§ **TO DO**: Could you lay out every line of the listing below as a Markdown table with the columns "Row" and "Line", skipping blank lines and leaving out the pictures?

§ **RECORD EXCERPTS**:
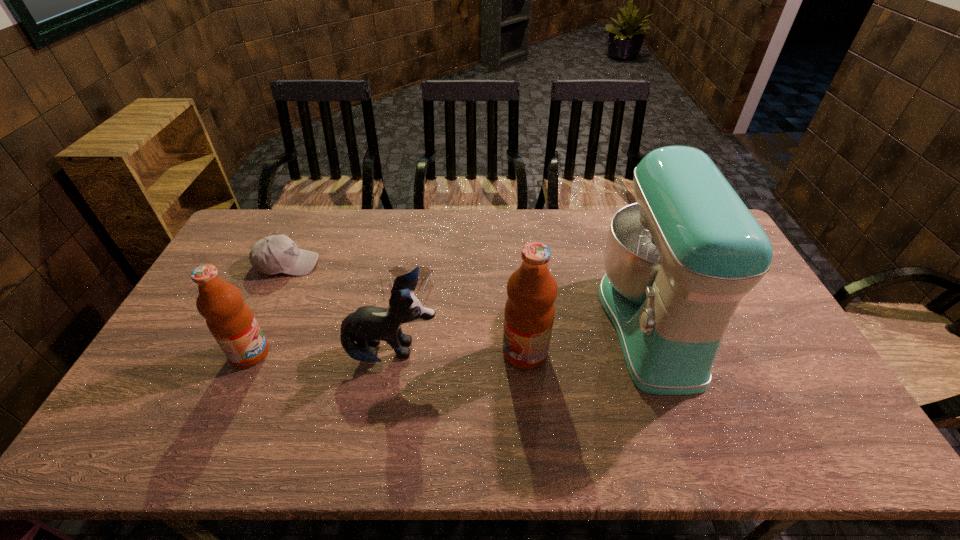
Find the location of `the shorter fruit juice`. the shorter fruit juice is located at coordinates (230, 320).

The height and width of the screenshot is (540, 960). What are the coordinates of `the right fruit juice` in the screenshot? It's located at (529, 313).

The width and height of the screenshot is (960, 540). I want to click on the second object from right to left, so click(529, 313).

Image resolution: width=960 pixels, height=540 pixels. I want to click on spectacles, so [x=424, y=272].

This screenshot has height=540, width=960. What are the coordinates of `baseball cap` in the screenshot? It's located at (274, 254).

Identify the location of the rightmost object. (678, 262).

Where is `the tallest object`? the tallest object is located at coordinates (678, 262).

The image size is (960, 540). In order to click on puppy in this screenshot , I will do `click(368, 325)`.

Locate an element on the screen. free space located 0.360m on the front label of the left fruit juice is located at coordinates (398, 354).

This screenshot has width=960, height=540. Find the location of `vacant space located 0.310m on the front label of the taller fruit juice`. vacant space located 0.310m on the front label of the taller fruit juice is located at coordinates (391, 353).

§ **COMPLETED EXERCISE**:
| Row | Line |
|---|---|
| 1 | Find the location of `the shorter fruit juice`. the shorter fruit juice is located at coordinates (230, 320). |
| 2 | The height and width of the screenshot is (540, 960). What are the coordinates of `the right fruit juice` in the screenshot? It's located at (529, 313). |
| 3 | The width and height of the screenshot is (960, 540). I want to click on the second object from right to left, so click(529, 313). |
| 4 | Image resolution: width=960 pixels, height=540 pixels. I want to click on spectacles, so [x=424, y=272]. |
| 5 | This screenshot has height=540, width=960. What are the coordinates of `baseball cap` in the screenshot? It's located at (274, 254). |
| 6 | Identify the location of the rightmost object. (678, 262). |
| 7 | Where is `the tallest object`? the tallest object is located at coordinates (678, 262). |
| 8 | The image size is (960, 540). In order to click on puppy in this screenshot , I will do `click(368, 325)`. |
| 9 | Locate an element on the screen. free space located 0.360m on the front label of the left fruit juice is located at coordinates (398, 354). |
| 10 | This screenshot has width=960, height=540. Find the location of `vacant space located 0.310m on the front label of the taller fruit juice`. vacant space located 0.310m on the front label of the taller fruit juice is located at coordinates (391, 353). |